## [TASK DATA]
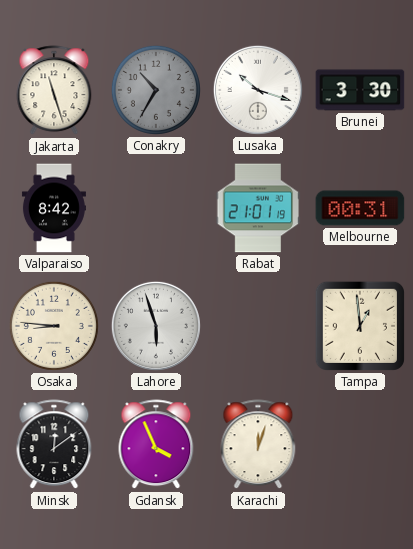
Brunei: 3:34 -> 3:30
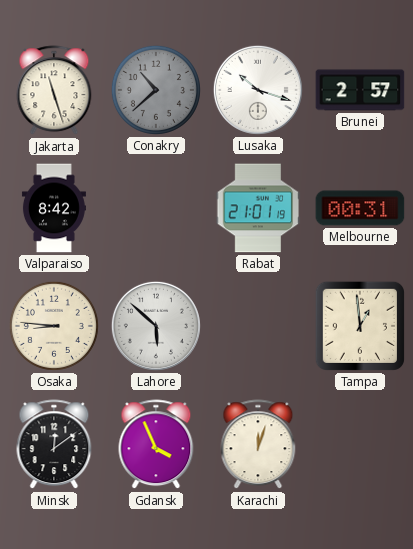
Conakry: 10:35 -> 10:38
Brunei: 3:30 -> 2:57
Lahore: 5:57 -> 5:52
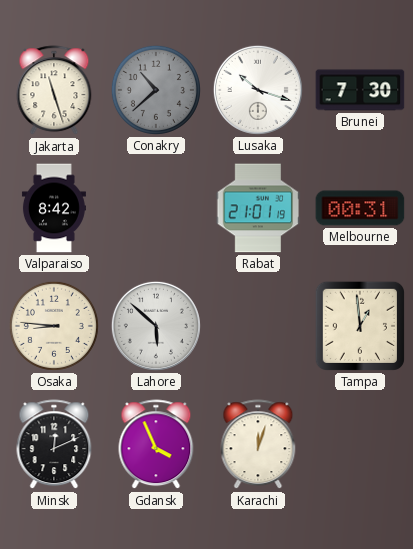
Brunei: 2:57 -> 7:30
Minsk: 12:09 -> 12:11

## [TASK OBJECTIVE]
Copy every line of the items above word for word, leaving out the pictures.

## [RESULT FOR THIS TASK]
Brunei: 3:34 -> 3:30
Conakry: 10:35 -> 10:38
Brunei: 3:30 -> 2:57
Lahore: 5:57 -> 5:52
Brunei: 2:57 -> 7:30
Minsk: 12:09 -> 12:11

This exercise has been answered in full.